── THE RECORDS ──

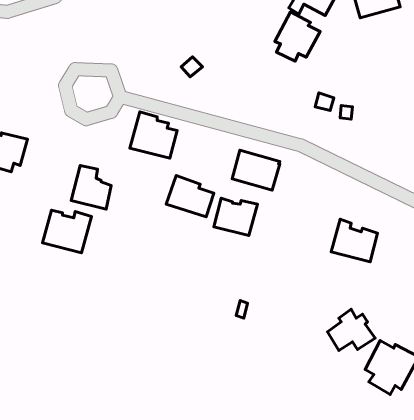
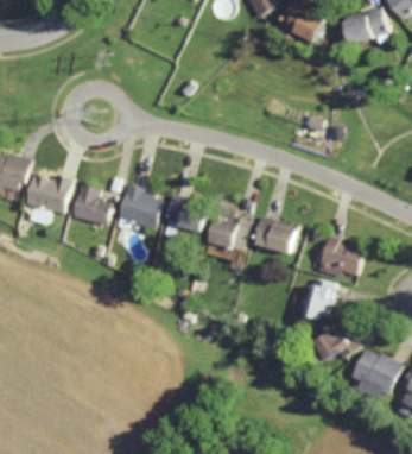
building: [275,12,320,61] -> none
building: [130,112,177,158] -> [116,184,161,228]
building: [232,150,280,190] -> [252,216,297,254]
building: [43,210,91,253] -> [25,174,71,214]
building: none -> [305,278,336,319]

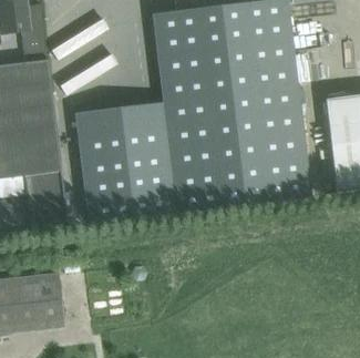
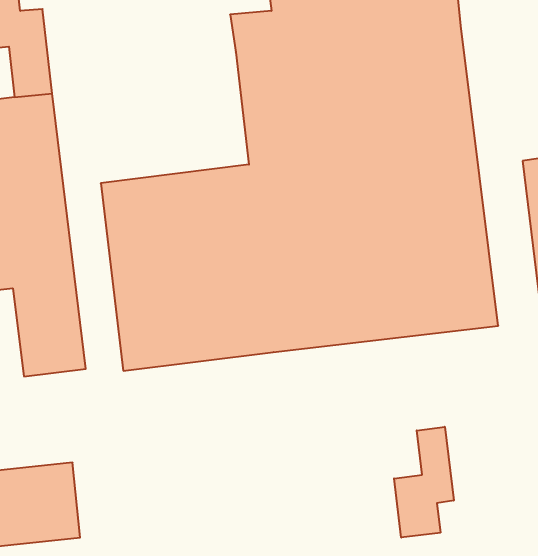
building: none -> [394,427,454,538]

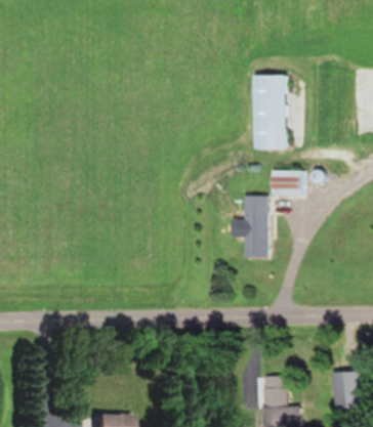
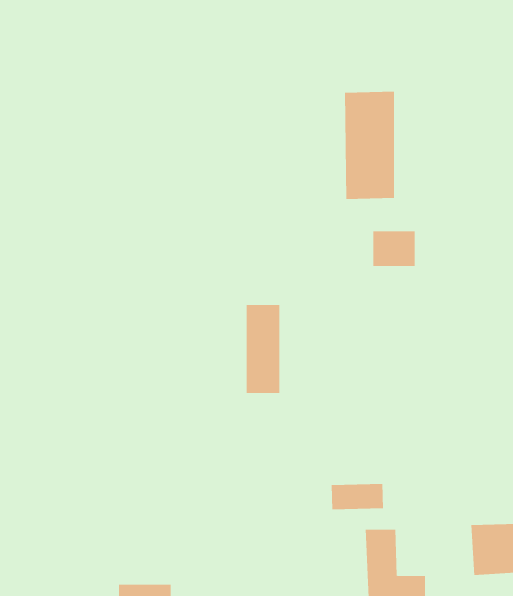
building: [245,196,268,257] -> [246,304,280,393]
building: none -> [331,483,383,510]

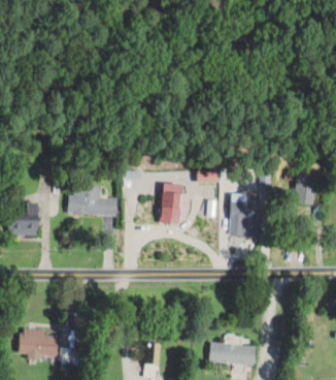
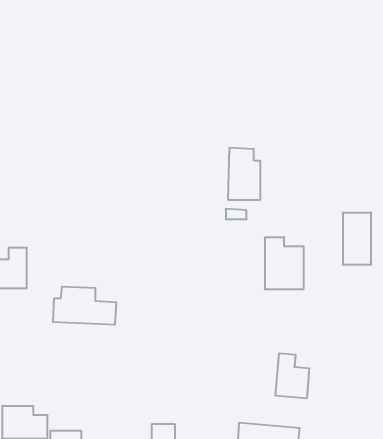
building: [161,183,187,224] -> [228,148,260,200]
building: [66,186,116,216] -> [53,287,116,325]
building: none -> [276,353,309,398]

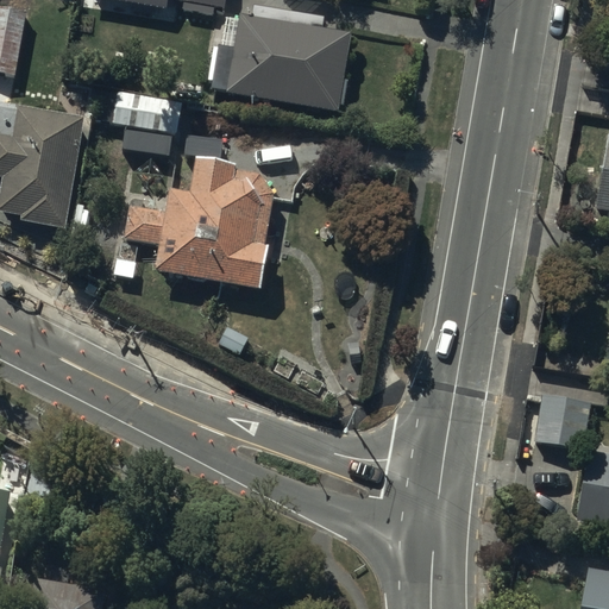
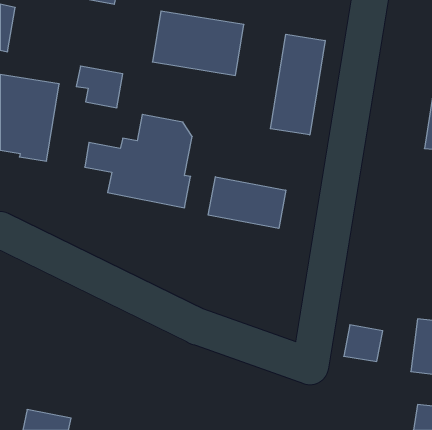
building: none -> [270,34,325,135]
building: none -> [208,177,286,228]
building: [534,394,589,445] -> [344,325,383,361]

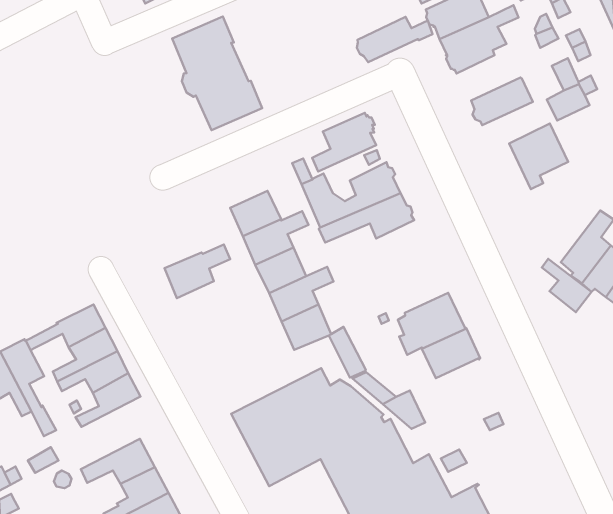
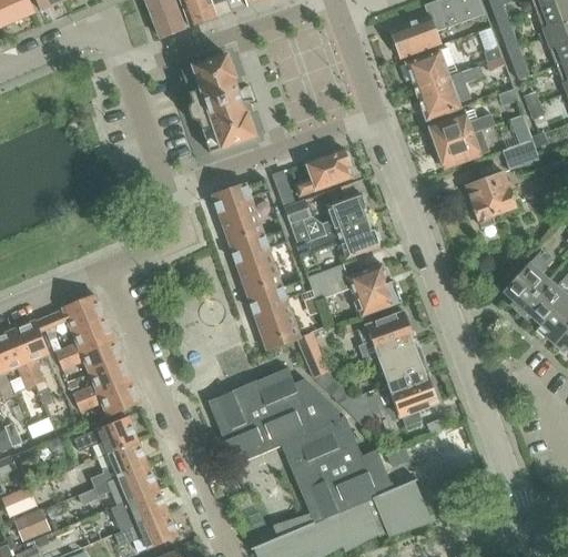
building: [357,17,433,62] -> [428,109,495,145]
building: none -> [307,264,400,316]
building: [164,244,230,298] -> [212,179,270,222]
building: [542,259,591,312] -> none
building: none -> [387,369,438,426]
building: none -> [77,379,139,415]

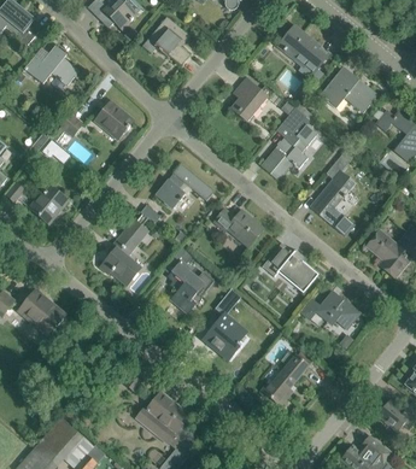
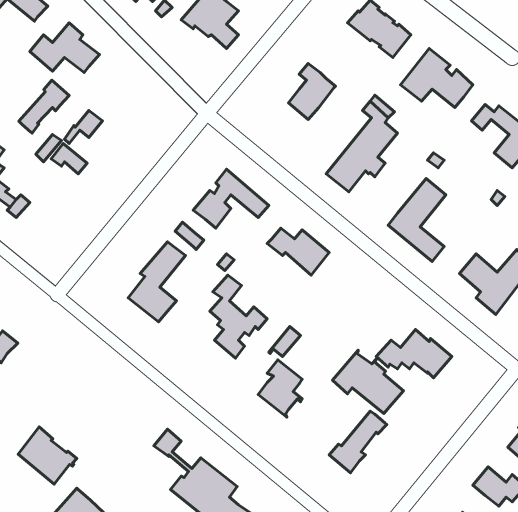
building: none -> [19,80,69,133]
building: [96,101,133,135] -> none
building: [29,183,68,223] -> none
building: [262,241,318,292] -> [332,350,404,414]
building: [18,288,65,334] -> [18,427,77,484]

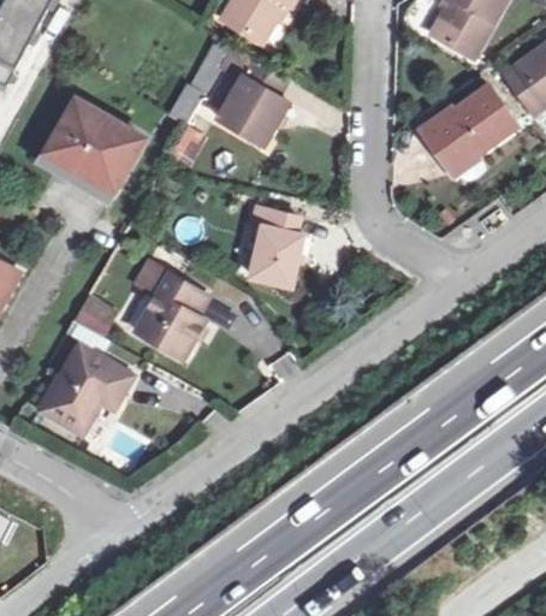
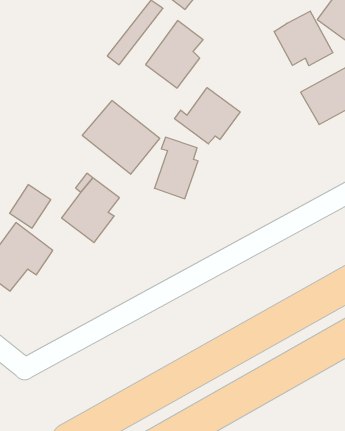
building: none -> [274,11,333,66]
building: [44,97,144,189] -> [82,101,160,174]
building: none -> [175,88,240,144]

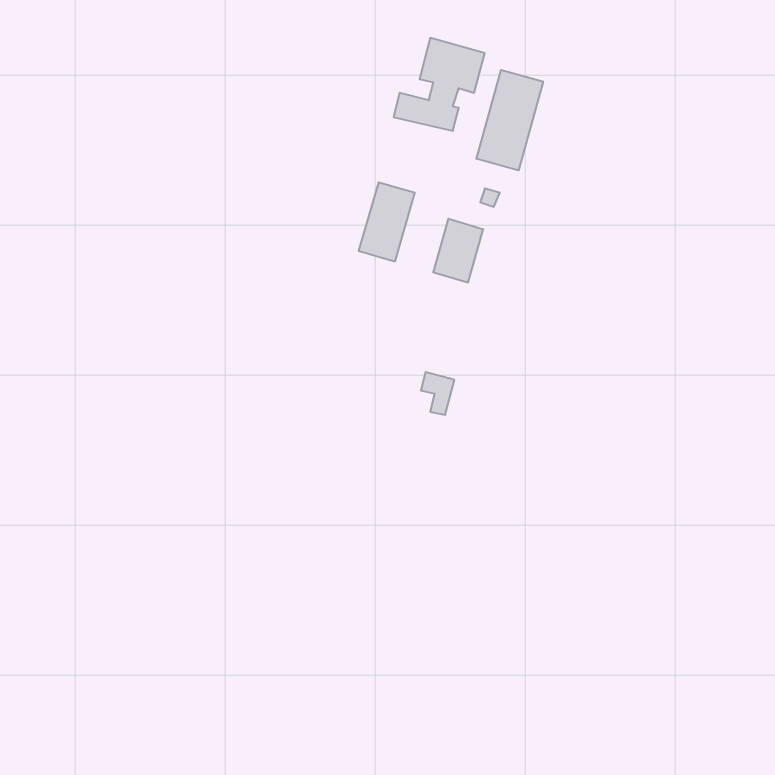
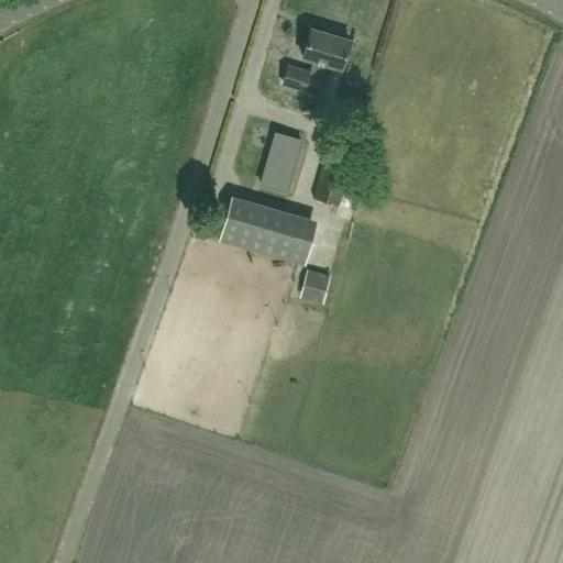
building: [476,70,543,170] -> none
building: none -> [219,205,316,264]

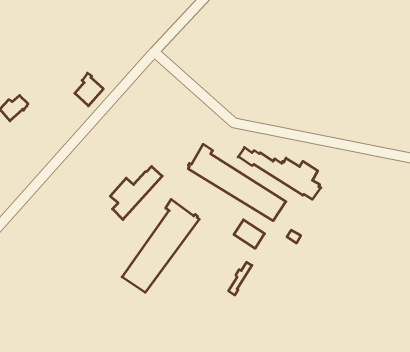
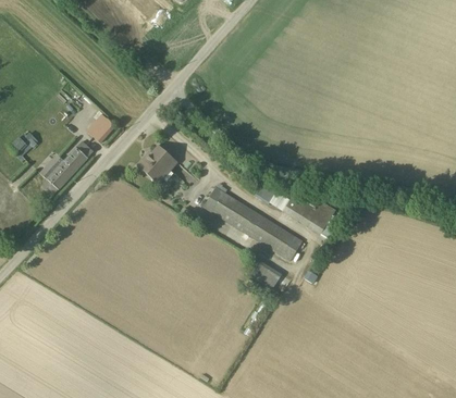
building: none -> [138,146,178,185]
building: [110,166,162,220] -> [40,141,94,196]
building: [122,199,199,292] -> none

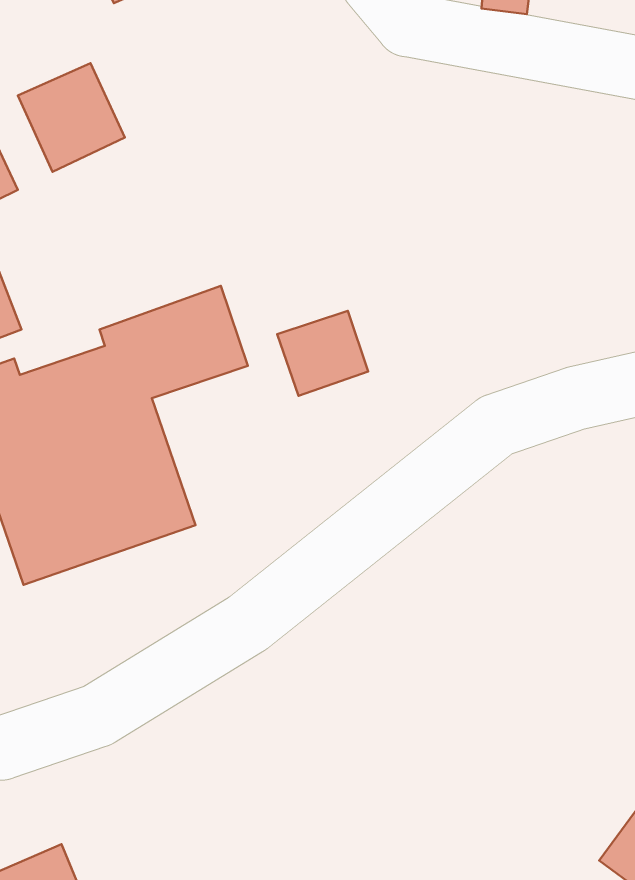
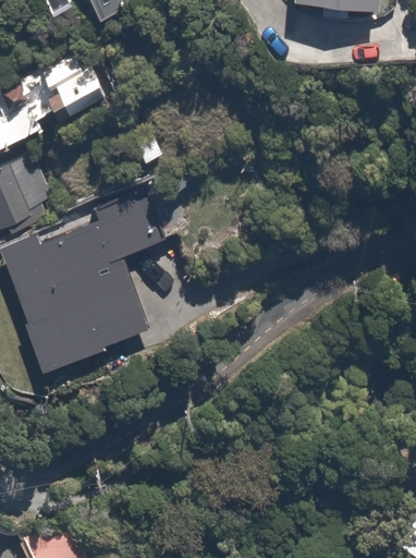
building: [277,311,368,396] -> none

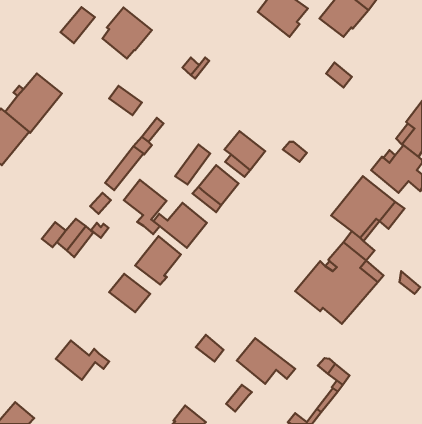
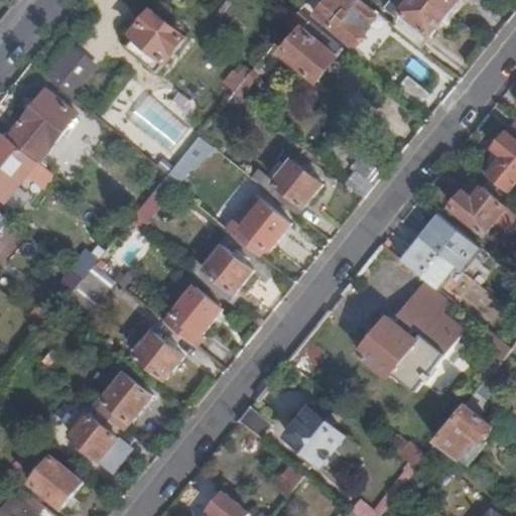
building: [61,7,95,43] -> [45,46,87,90]
building: none -> [281,10,342,80]
building: [124,180,167,234] -> none
building: none -> [95,371,150,427]
building: none -> [434,390,491,457]
building: none -> [29,455,81,505]

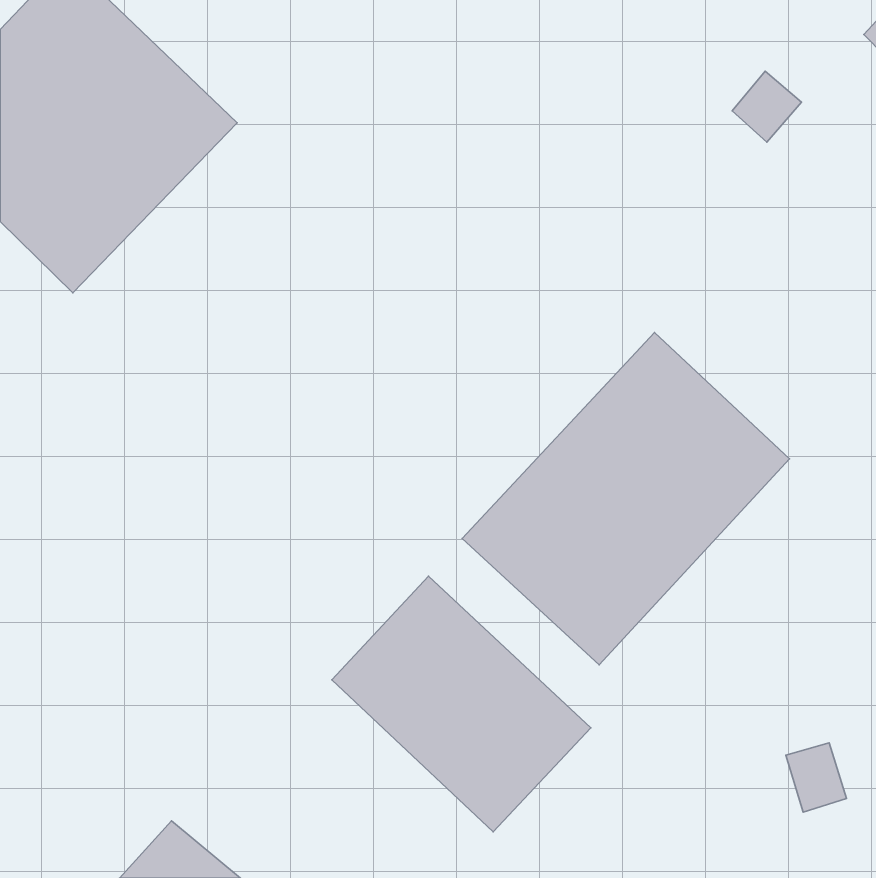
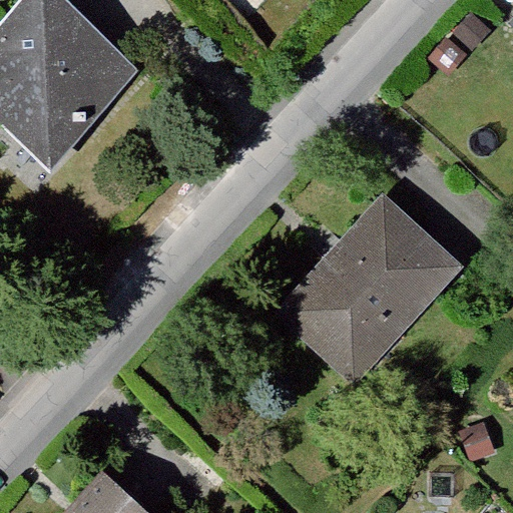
building: [332,576,591,832] -> none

───

Leave out the pictures and retype the rest of the entries exactly.

building: [275,12,320,61] -> none
building: [130,112,177,158] -> [116,184,161,228]
building: [232,150,280,190] -> [252,216,297,254]
building: [43,210,91,253] -> [25,174,71,214]
building: none -> [305,278,336,319]

building: none -> [394,427,454,538]

building: [245,196,268,257] -> [246,304,280,393]
building: none -> [331,483,383,510]

building: [161,183,187,224] -> [228,148,260,200]
building: [66,186,116,216] -> [53,287,116,325]
building: none -> [276,353,309,398]

building: none -> [270,34,325,135]
building: none -> [208,177,286,228]
building: [534,394,589,445] -> [344,325,383,361]

building: [357,17,433,62] -> [428,109,495,145]
building: none -> [307,264,400,316]
building: [164,244,230,298] -> [212,179,270,222]
building: [542,259,591,312] -> none
building: none -> [387,369,438,426]
building: none -> [77,379,139,415]

building: none -> [19,80,69,133]
building: [96,101,133,135] -> none
building: [29,183,68,223] -> none
building: [262,241,318,292] -> [332,350,404,414]
building: [18,288,65,334] -> [18,427,77,484]

building: none -> [274,11,333,66]
building: [44,97,144,189] -> [82,101,160,174]
building: none -> [175,88,240,144]

building: [476,70,543,170] -> none
building: none -> [219,205,316,264]

building: none -> [138,146,178,185]
building: [110,166,162,220] -> [40,141,94,196]
building: [122,199,199,292] -> none

building: [277,311,368,396] -> none

building: [61,7,95,43] -> [45,46,87,90]
building: none -> [281,10,342,80]
building: [124,180,167,234] -> none
building: none -> [95,371,150,427]
building: none -> [434,390,491,457]
building: none -> [29,455,81,505]

building: [332,576,591,832] -> none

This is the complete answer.